**Source information:**
....
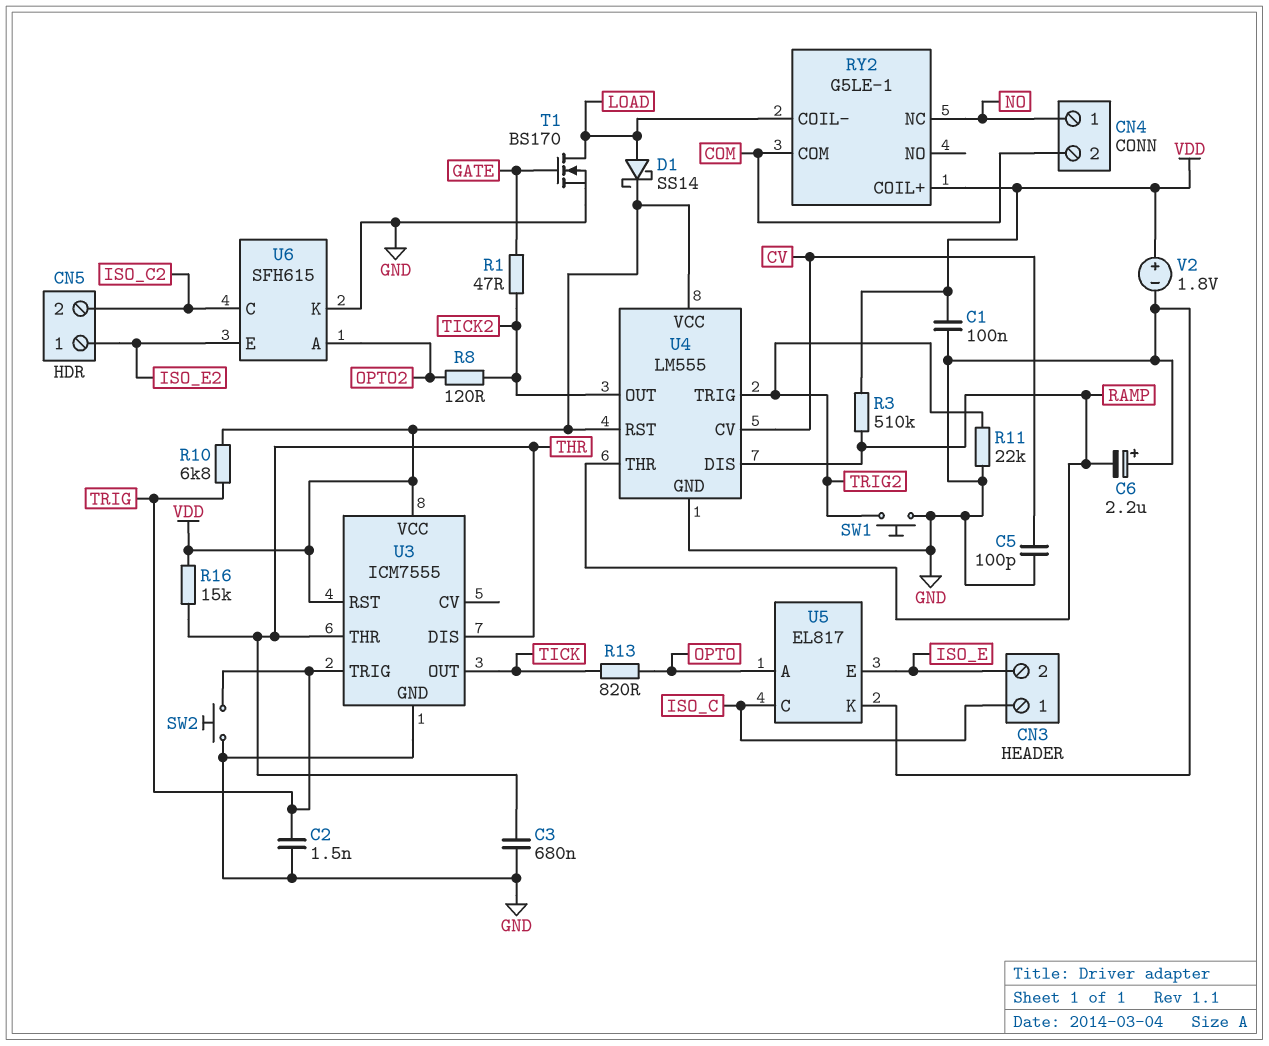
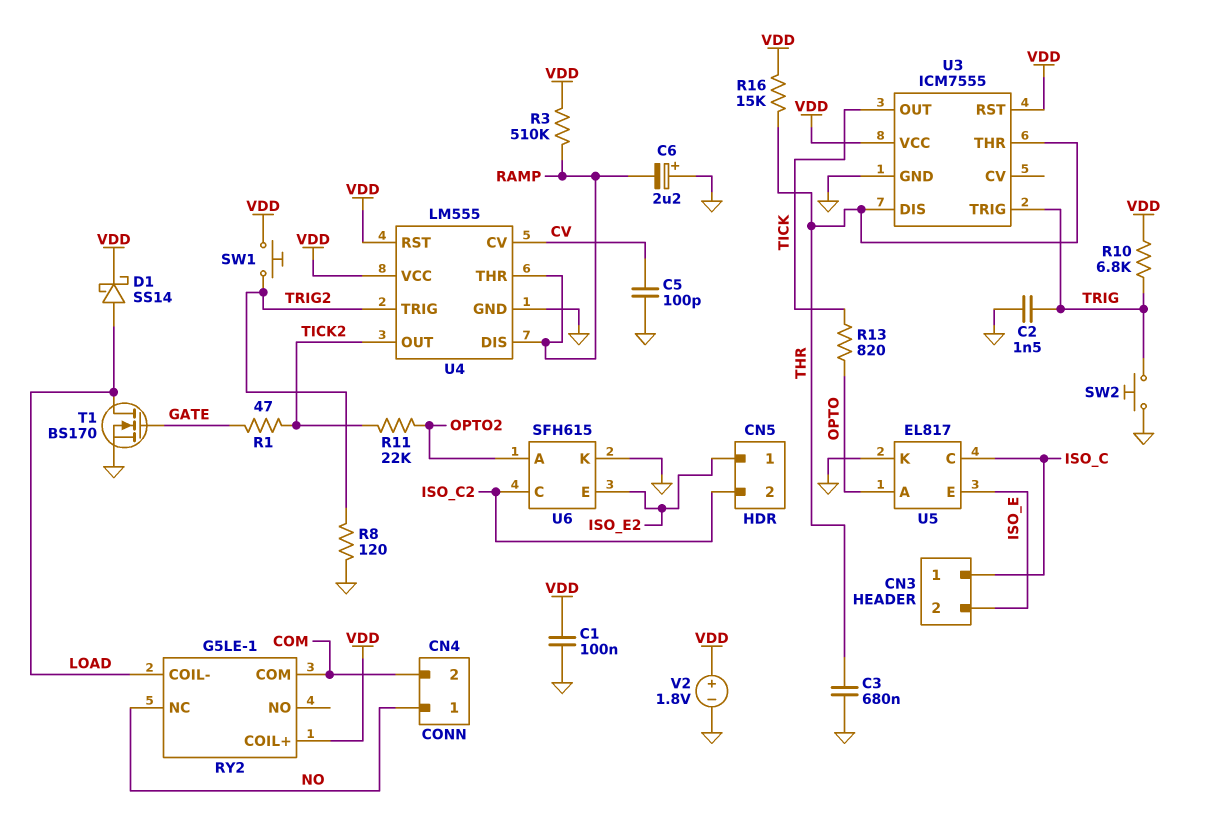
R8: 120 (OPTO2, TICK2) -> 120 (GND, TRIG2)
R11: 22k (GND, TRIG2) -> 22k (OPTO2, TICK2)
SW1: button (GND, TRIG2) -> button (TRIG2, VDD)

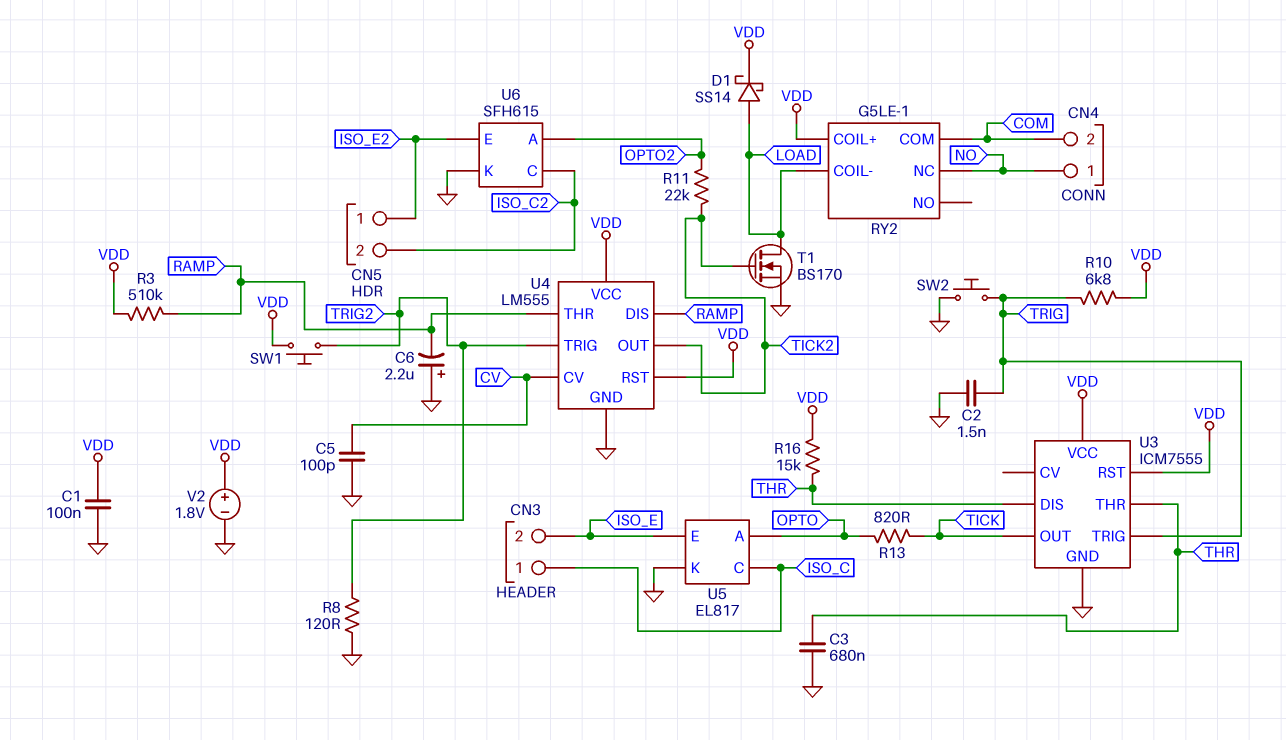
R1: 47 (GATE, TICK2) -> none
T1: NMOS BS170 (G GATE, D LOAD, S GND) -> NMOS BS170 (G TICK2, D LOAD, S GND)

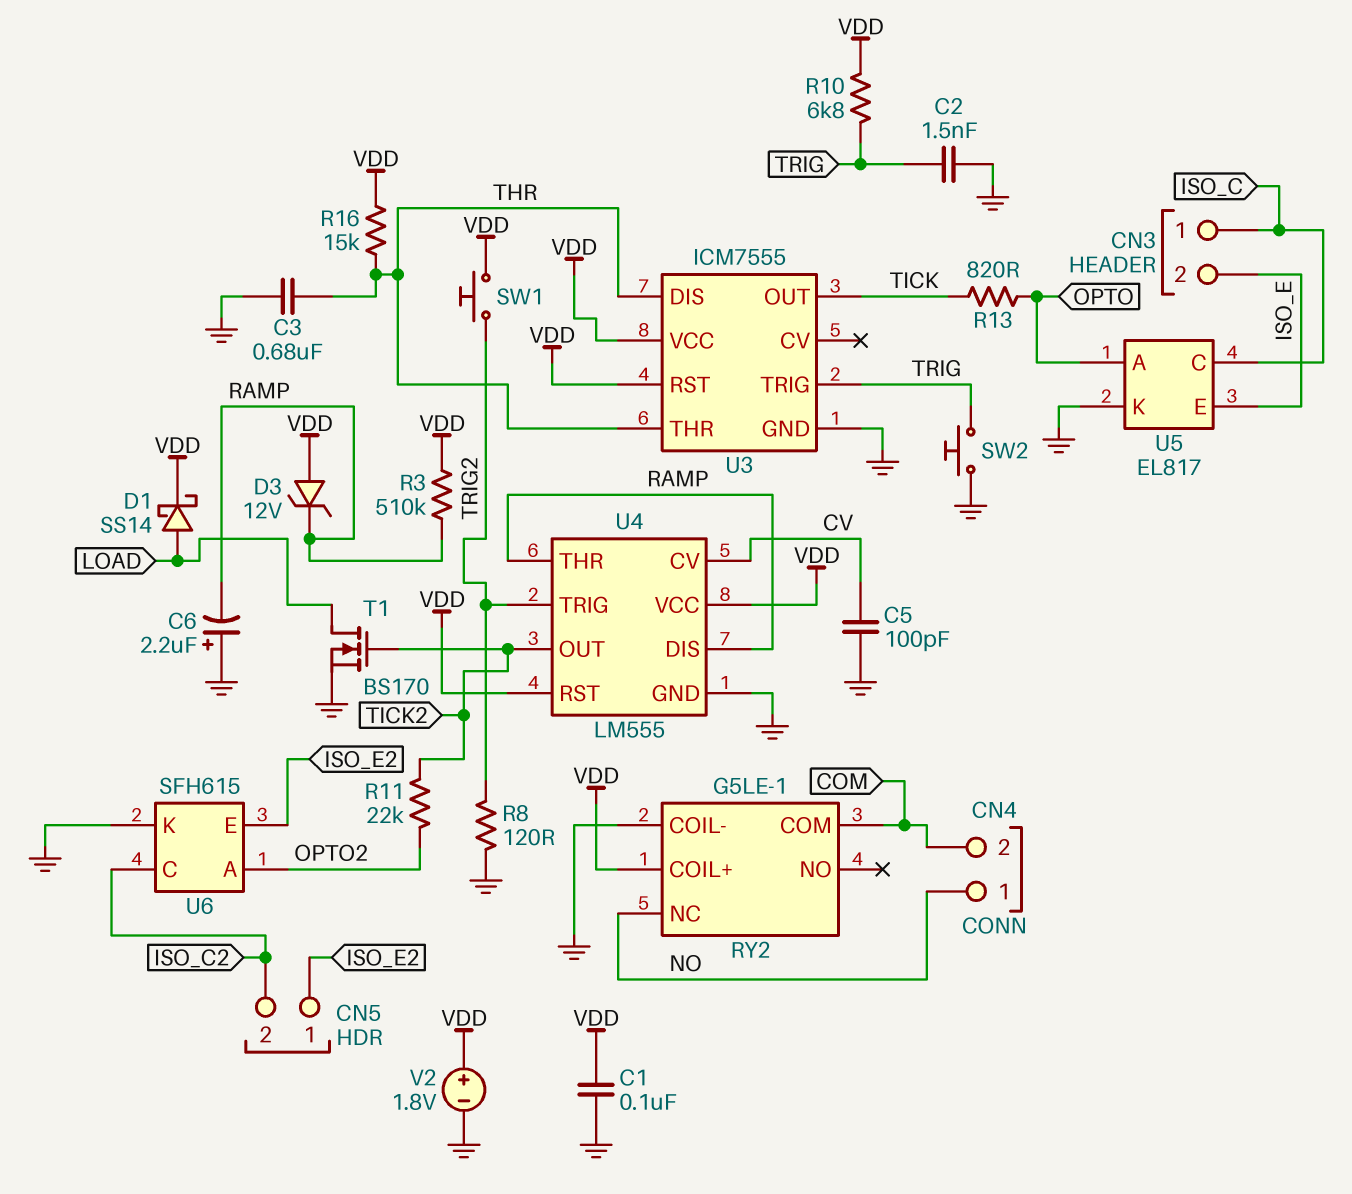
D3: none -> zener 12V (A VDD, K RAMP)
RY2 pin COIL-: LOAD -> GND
....
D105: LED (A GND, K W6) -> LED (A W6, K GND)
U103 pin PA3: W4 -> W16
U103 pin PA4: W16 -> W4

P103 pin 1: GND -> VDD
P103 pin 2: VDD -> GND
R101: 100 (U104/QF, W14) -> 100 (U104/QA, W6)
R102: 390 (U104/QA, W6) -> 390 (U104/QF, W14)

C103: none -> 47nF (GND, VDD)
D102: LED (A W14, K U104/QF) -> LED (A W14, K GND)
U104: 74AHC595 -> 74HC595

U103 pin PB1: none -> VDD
....
**Work instructions:** Check each line in the listing above for the string "LOAD", then report how many lines contain it, with no other text.

**Problem solution:** 2